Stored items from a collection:
········

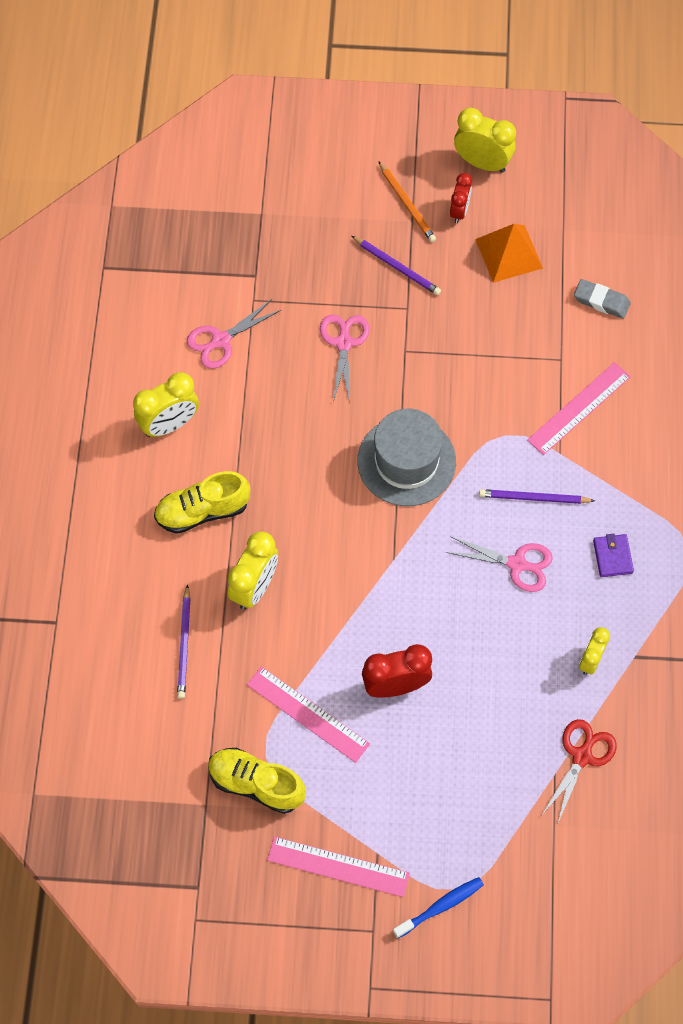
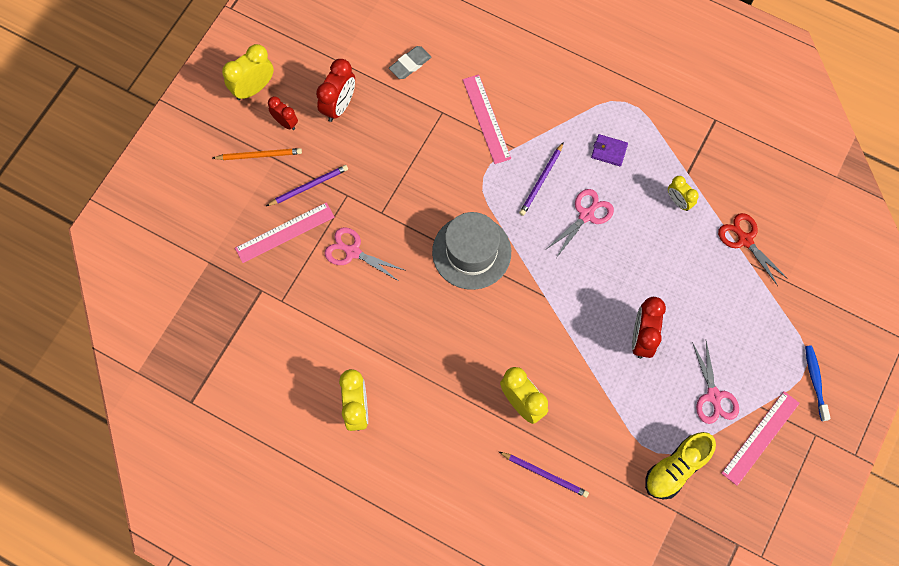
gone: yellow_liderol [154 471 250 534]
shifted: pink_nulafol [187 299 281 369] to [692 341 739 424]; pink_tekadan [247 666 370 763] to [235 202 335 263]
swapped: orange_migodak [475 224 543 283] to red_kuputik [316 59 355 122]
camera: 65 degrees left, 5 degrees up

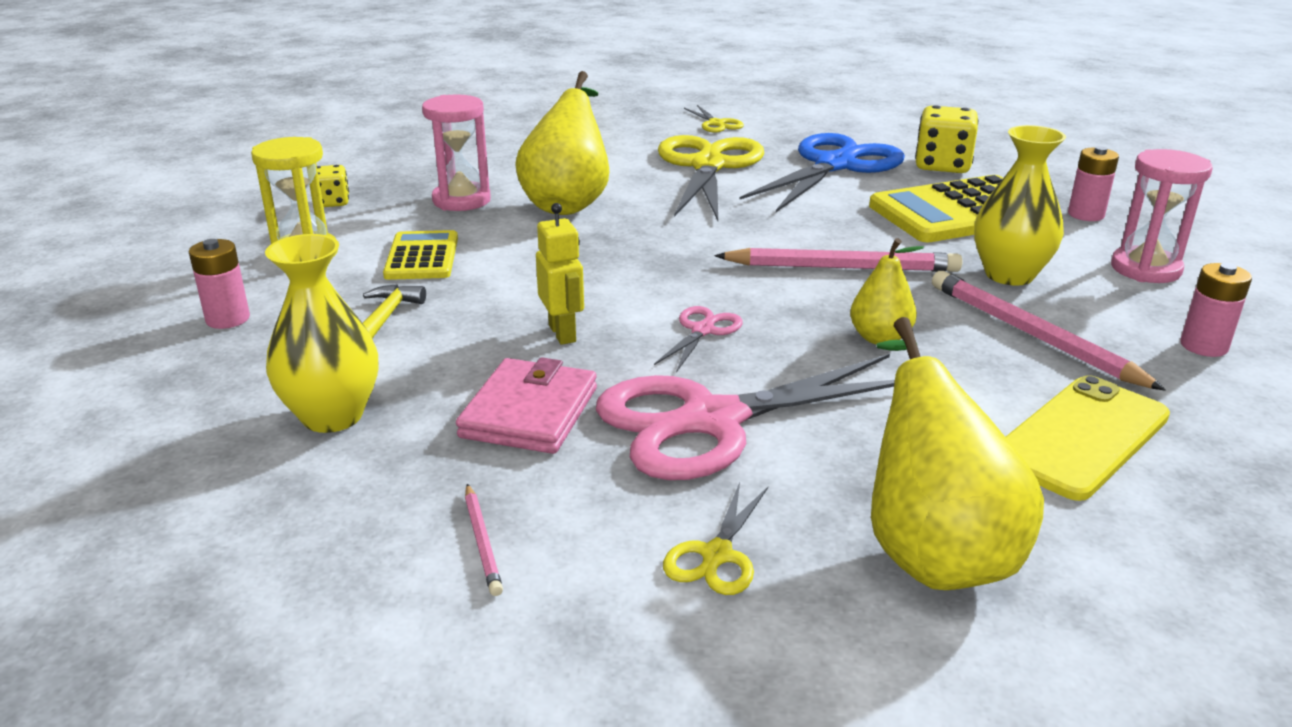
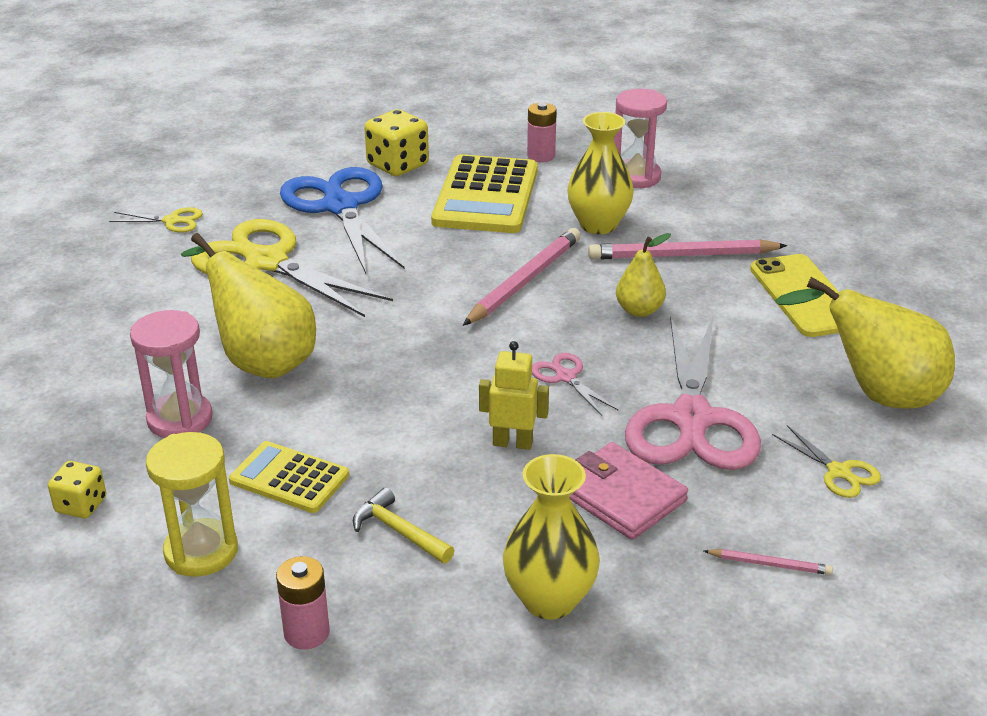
gone: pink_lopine [1180 263 1252 357]
camera: 60 degrees left, 5 degrees up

········

• _Task details_: Copy the data verbatim, skipping any image it holds.

• _Response to this task_:
gone: yellow_liderol [154 471 250 534]
shifted: pink_nulafol [187 299 281 369] to [692 341 739 424]; pink_tekadan [247 666 370 763] to [235 202 335 263]
swapped: orange_migodak [475 224 543 283] to red_kuputik [316 59 355 122]
camera: 65 degrees left, 5 degrees up

gone: pink_lopine [1180 263 1252 357]
camera: 60 degrees left, 5 degrees up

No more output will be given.